Object transformation records:
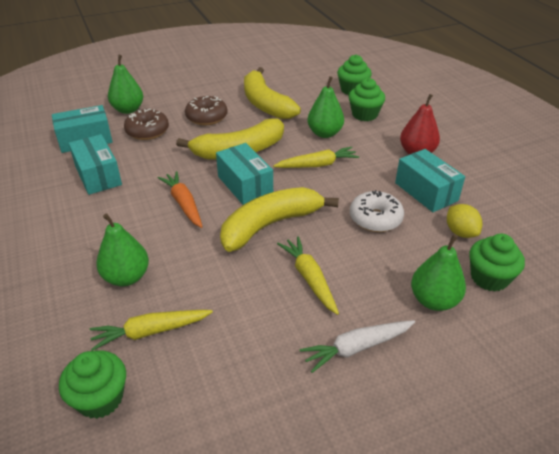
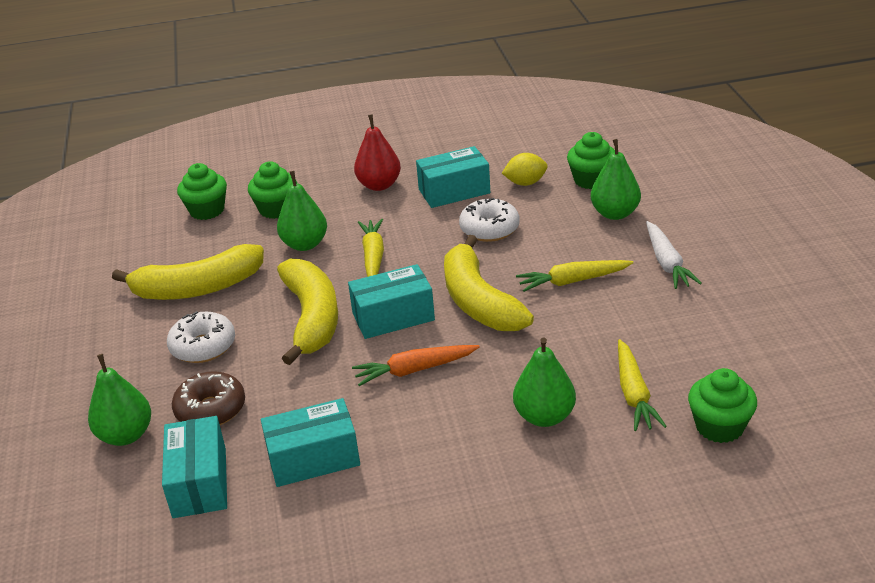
camera: 75 degrees left, 5 degrees down
(206, 117) = (203, 346): brown donut -> white donut

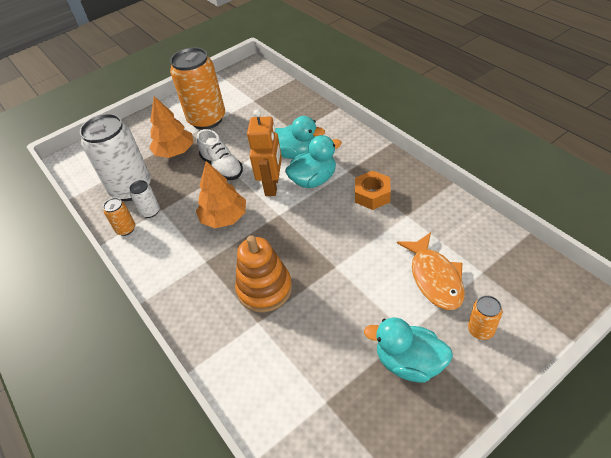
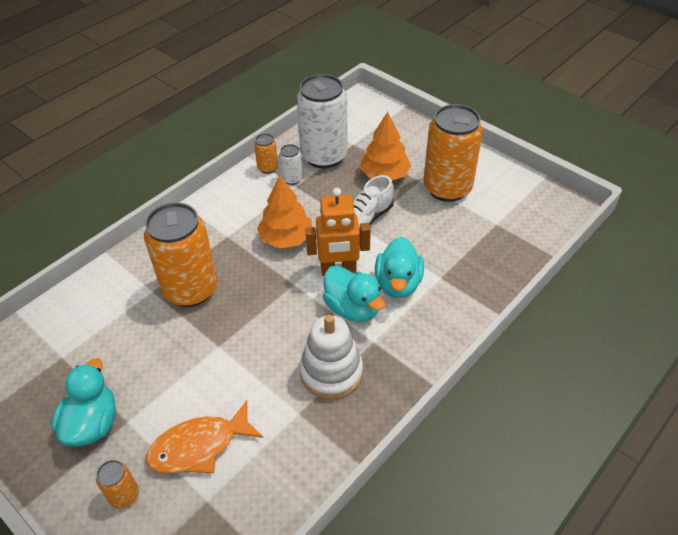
camera: 75 degrees right, 0 degrees up
(264, 289) = (191, 289): orange stacking toy -> orange can
(372, 195) = (331, 372): orange nut -> white stacking toy

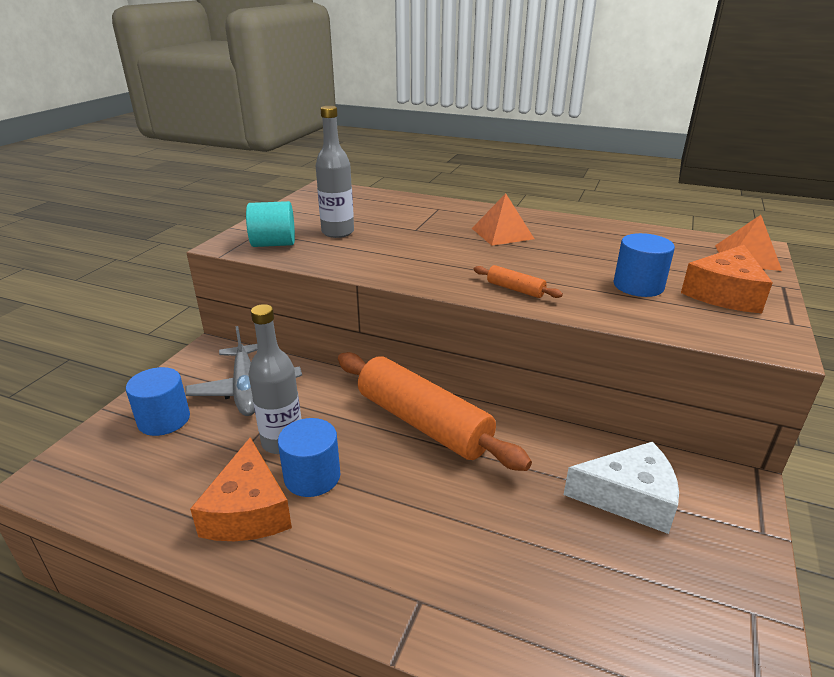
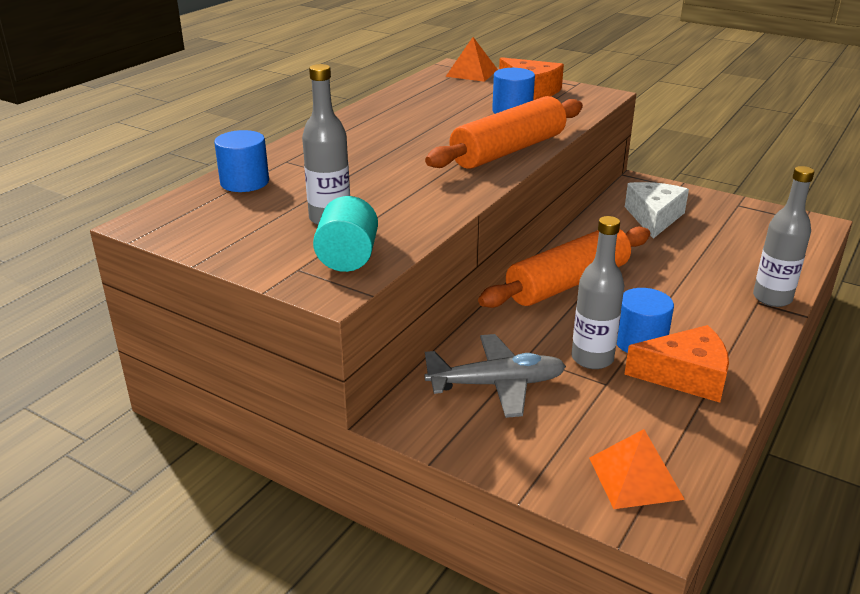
camera: 80 degrees left, 0 degrees up
(164, 419) = (549, 443): blue cylinder -> blue cylinder (244, 182)
(435, 621) = (772, 298): none -> grey bottle
(502, 233) = (380, 140): orange pyramid -> orange pyramid (635, 478)
(515, 289) = (508, 150): orange rolling pin -> orange rolling pin, size x2.48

Requirement:
When copying the data above, repeat every word exactly and drop the pictures.

Finished task:
camera: 75 degrees left, 5 degrees down
(206, 117) = (203, 346): brown donut -> white donut

camera: 75 degrees right, 0 degrees up
(264, 289) = (191, 289): orange stacking toy -> orange can
(372, 195) = (331, 372): orange nut -> white stacking toy

camera: 80 degrees left, 0 degrees up
(164, 419) = (549, 443): blue cylinder -> blue cylinder (244, 182)
(435, 621) = (772, 298): none -> grey bottle
(502, 233) = (380, 140): orange pyramid -> orange pyramid (635, 478)
(515, 289) = (508, 150): orange rolling pin -> orange rolling pin, size x2.48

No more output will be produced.